Difference listings:
☆ ☆ ☆ ☆ ☆ ☆ ☆

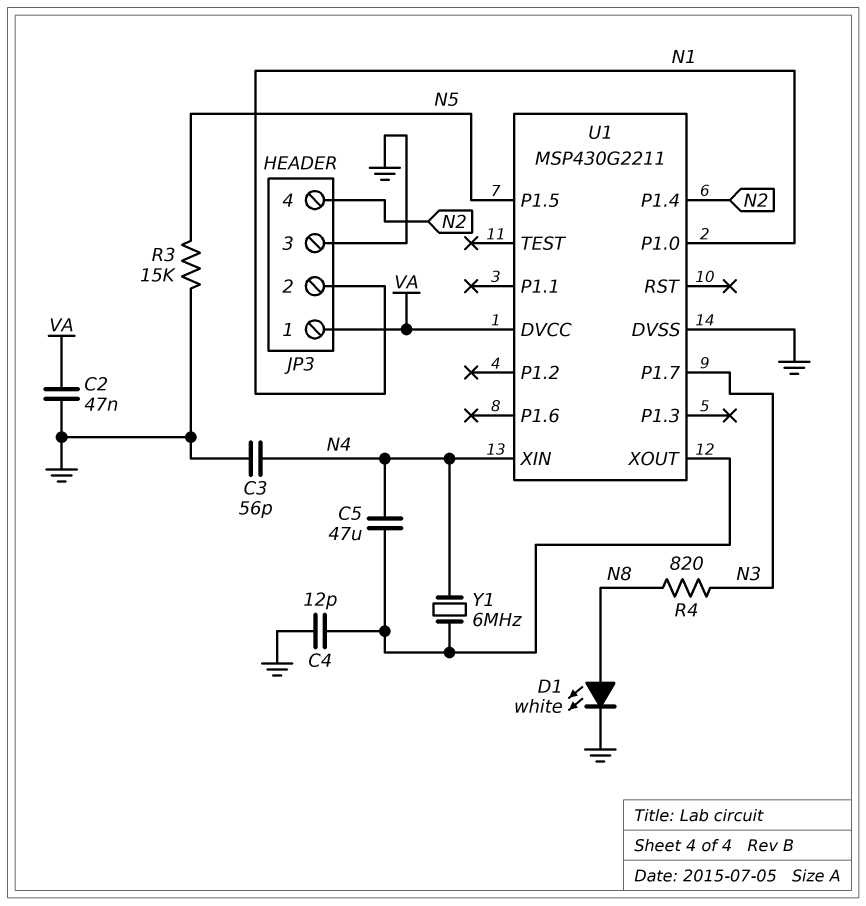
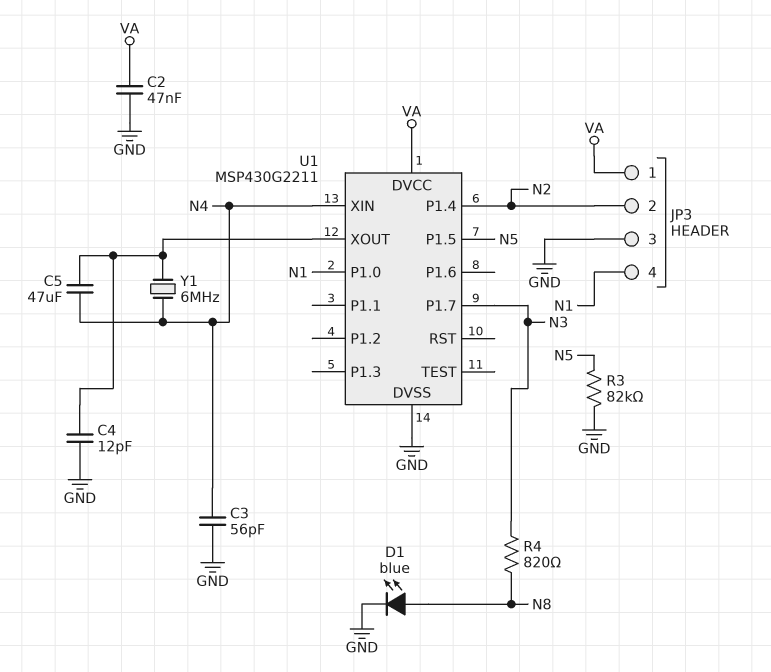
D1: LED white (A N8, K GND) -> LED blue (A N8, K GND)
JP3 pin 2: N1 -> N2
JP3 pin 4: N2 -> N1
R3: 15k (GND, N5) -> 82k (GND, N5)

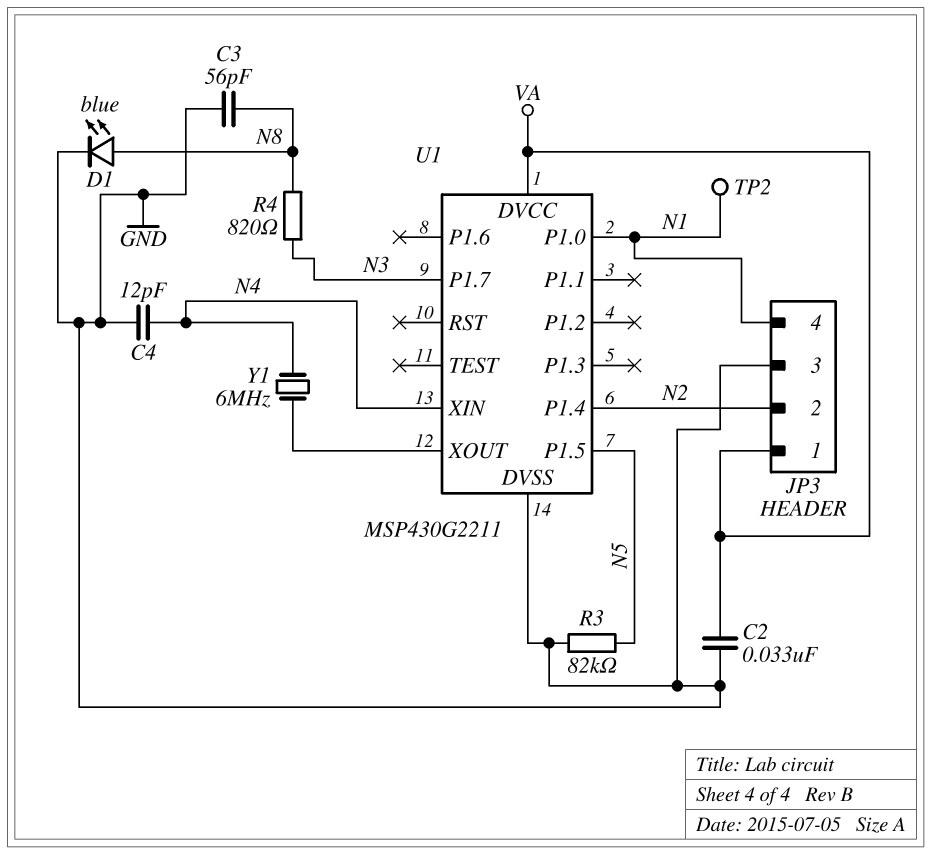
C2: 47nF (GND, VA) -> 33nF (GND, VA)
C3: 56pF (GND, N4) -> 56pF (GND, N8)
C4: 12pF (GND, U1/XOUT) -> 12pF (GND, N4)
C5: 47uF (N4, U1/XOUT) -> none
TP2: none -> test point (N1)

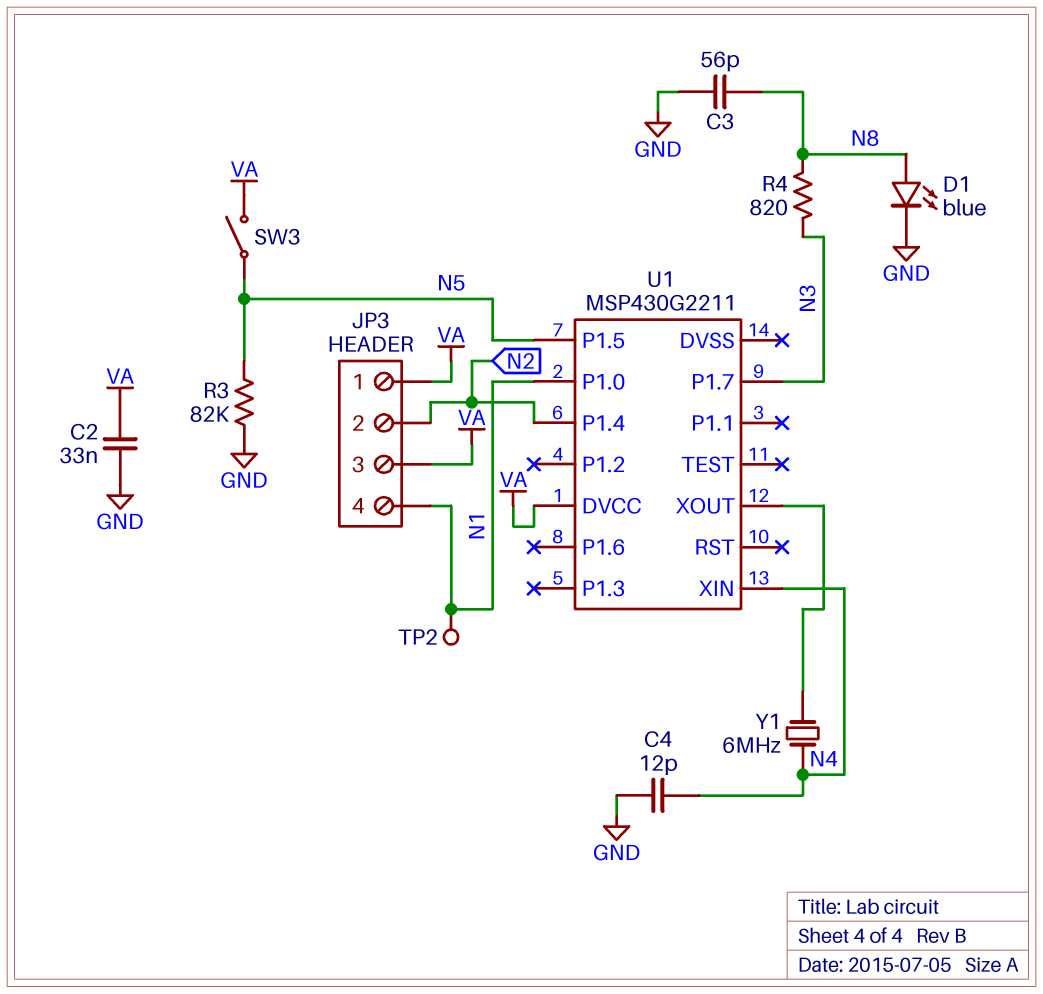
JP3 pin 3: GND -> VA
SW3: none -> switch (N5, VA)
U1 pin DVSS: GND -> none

☆ ☆ ☆ ☆ ☆ ☆ ☆

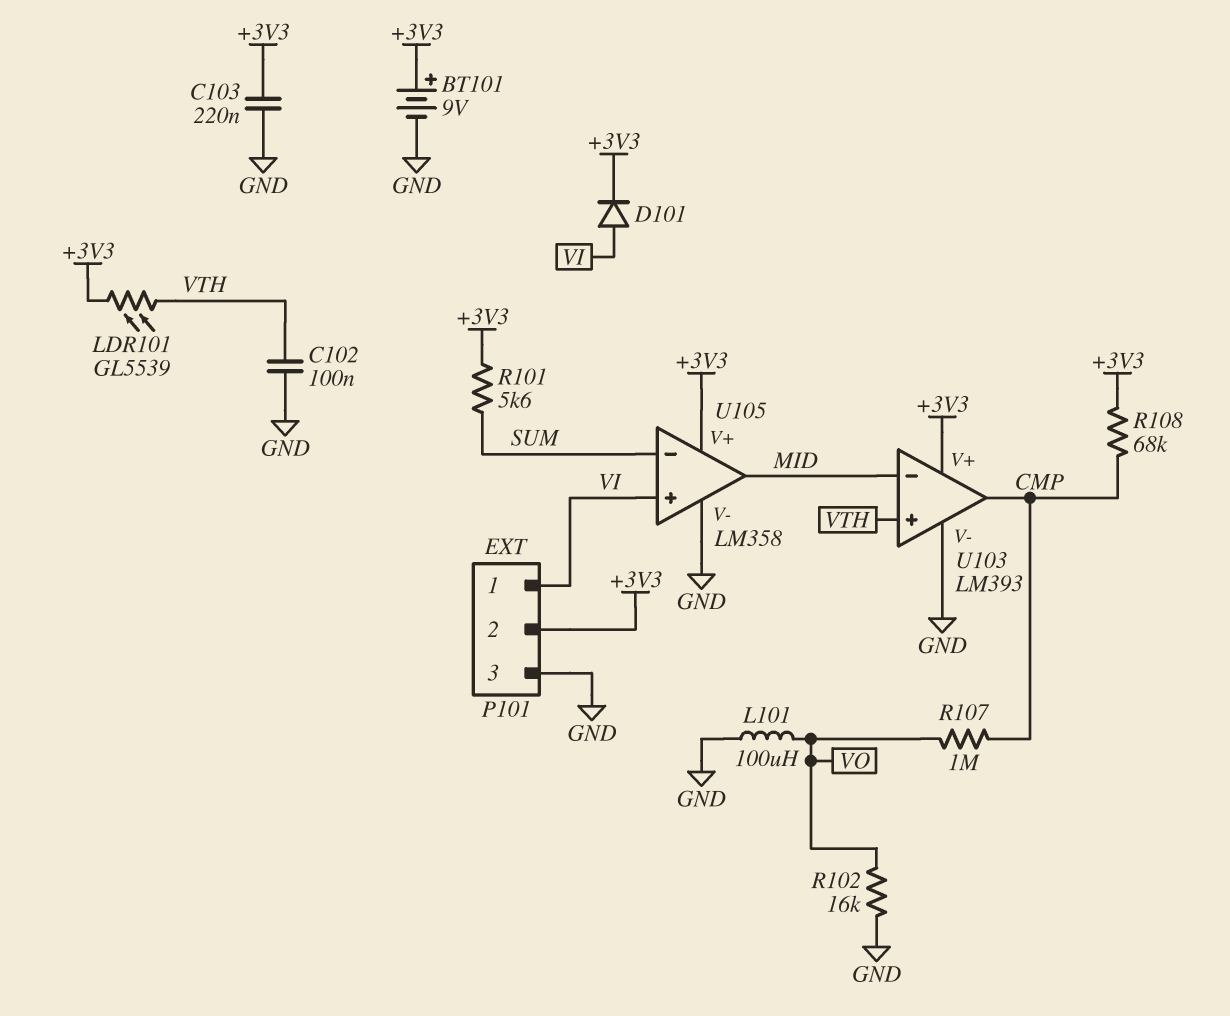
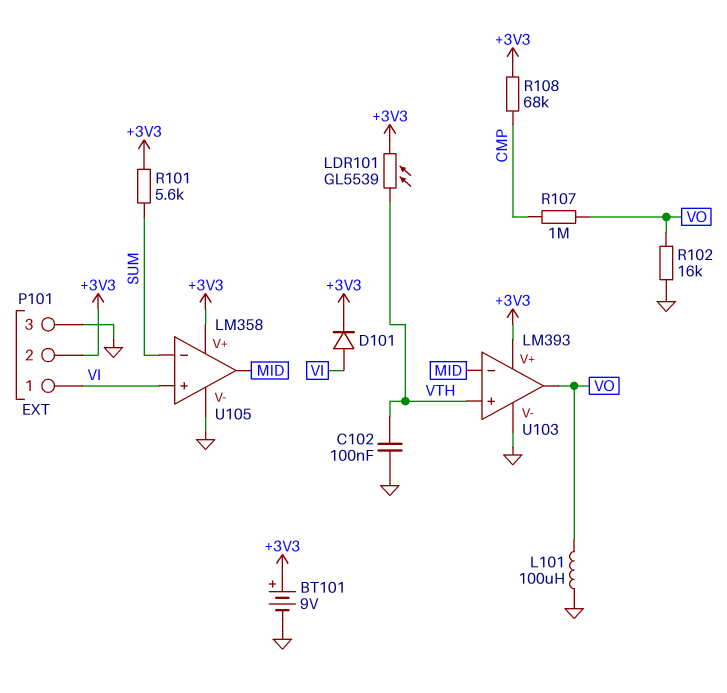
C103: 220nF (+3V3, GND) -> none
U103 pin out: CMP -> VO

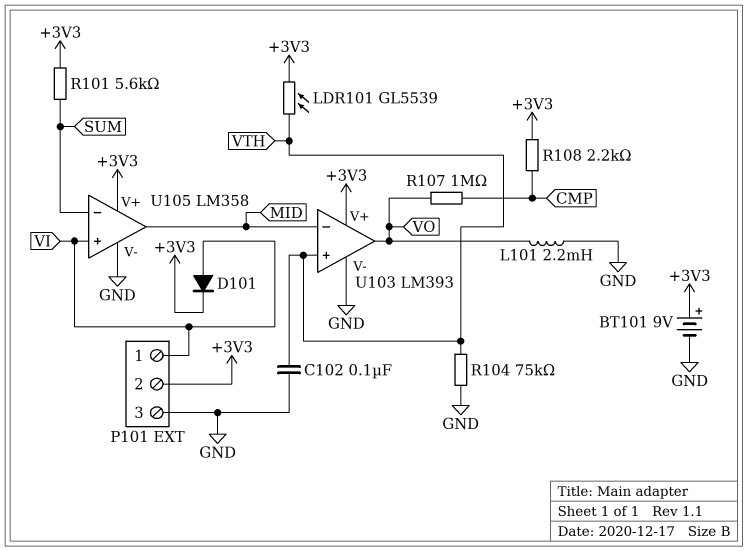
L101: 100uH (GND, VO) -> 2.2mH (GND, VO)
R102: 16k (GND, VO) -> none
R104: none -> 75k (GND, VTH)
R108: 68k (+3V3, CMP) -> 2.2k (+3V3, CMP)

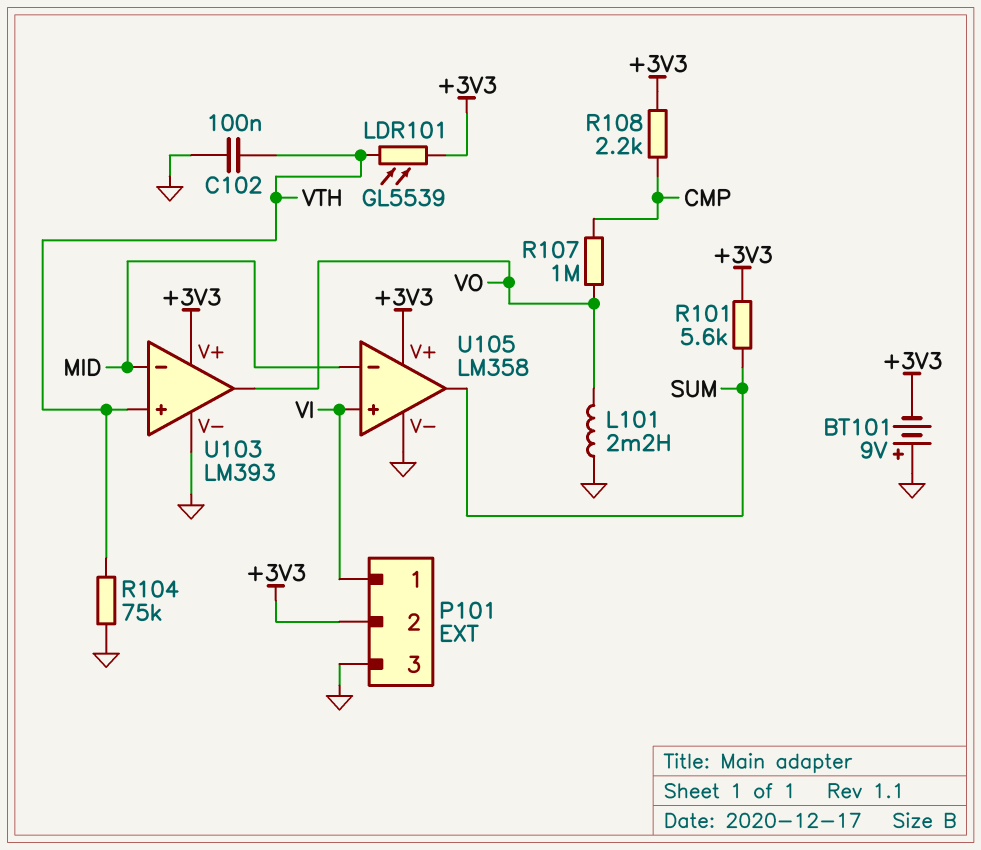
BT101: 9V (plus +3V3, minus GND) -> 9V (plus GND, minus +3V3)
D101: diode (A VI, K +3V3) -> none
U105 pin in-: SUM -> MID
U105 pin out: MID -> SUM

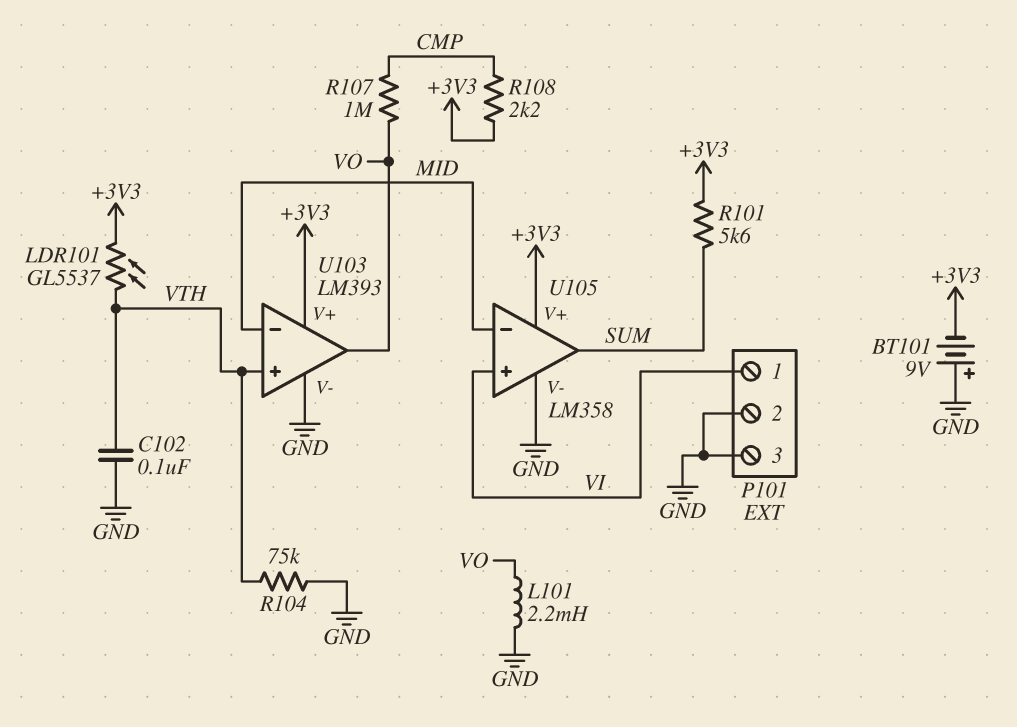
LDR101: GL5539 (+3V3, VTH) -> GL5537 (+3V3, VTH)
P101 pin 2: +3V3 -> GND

☆ ☆ ☆ ☆ ☆ ☆ ☆

▶ _WORK TO BE COMPLETED_:
Pictures aside, return exactly the lines from the data above, starting at the line that has "U105 pin out: MID -> SUM" and ending at the line that has "P101 pin 2: +3V3 -> GND", both included.

▶ _TASK ANSWER_:
U105 pin out: MID -> SUM

LDR101: GL5539 (+3V3, VTH) -> GL5537 (+3V3, VTH)
P101 pin 2: +3V3 -> GND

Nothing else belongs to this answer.